(Object change descriptions)
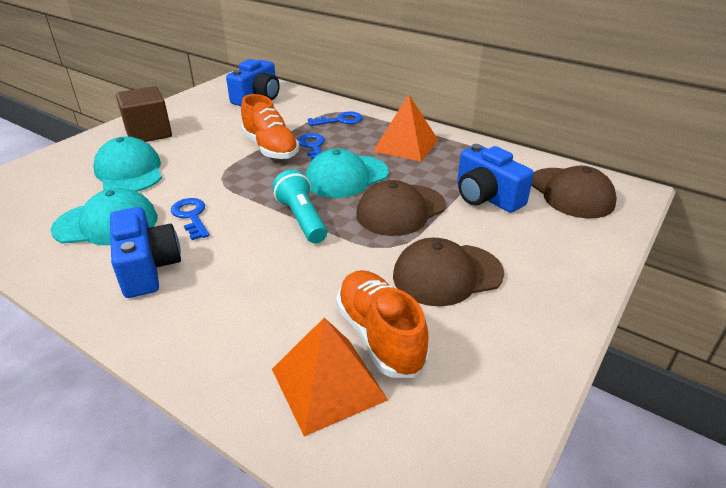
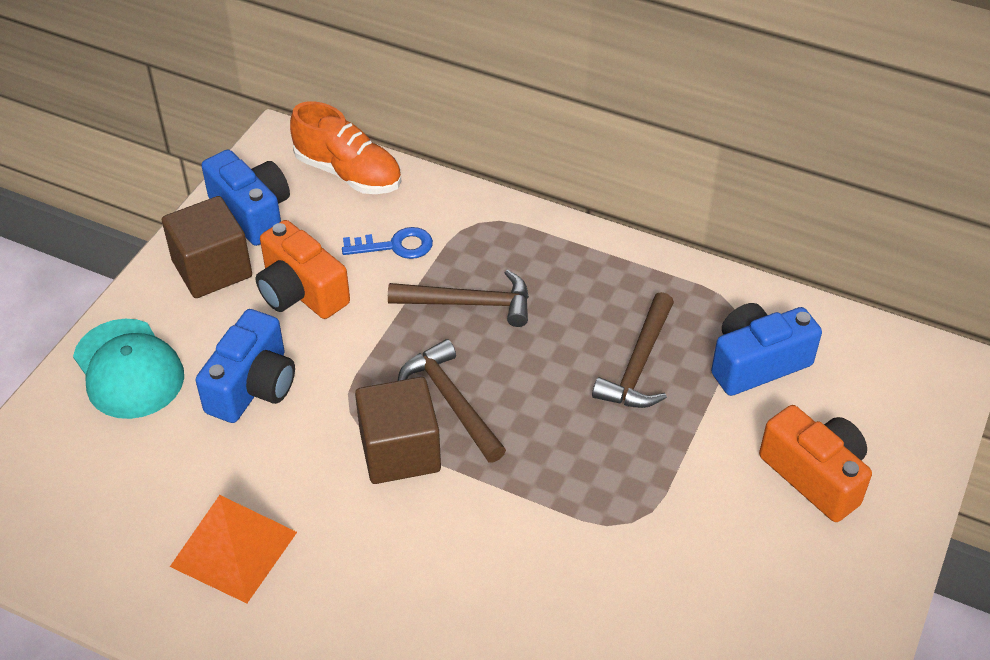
blue key: 3 -> 1
brown cap: 3 -> 0
brown cube: 1 -> 2
brown hammer: 0 -> 3
orange camera: 0 -> 2
orange pyramid: 2 -> 1
orange shoe: 2 -> 1
turquoise cap: 3 -> 1
turquoise flashlight: 1 -> 0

# [Task brief]
In the copy, every entry appears exactly as written above and no picture appears.

# [Expected answer]
blue key: 3 -> 1
brown cap: 3 -> 0
brown cube: 1 -> 2
brown hammer: 0 -> 3
orange camera: 0 -> 2
orange pyramid: 2 -> 1
orange shoe: 2 -> 1
turquoise cap: 3 -> 1
turquoise flashlight: 1 -> 0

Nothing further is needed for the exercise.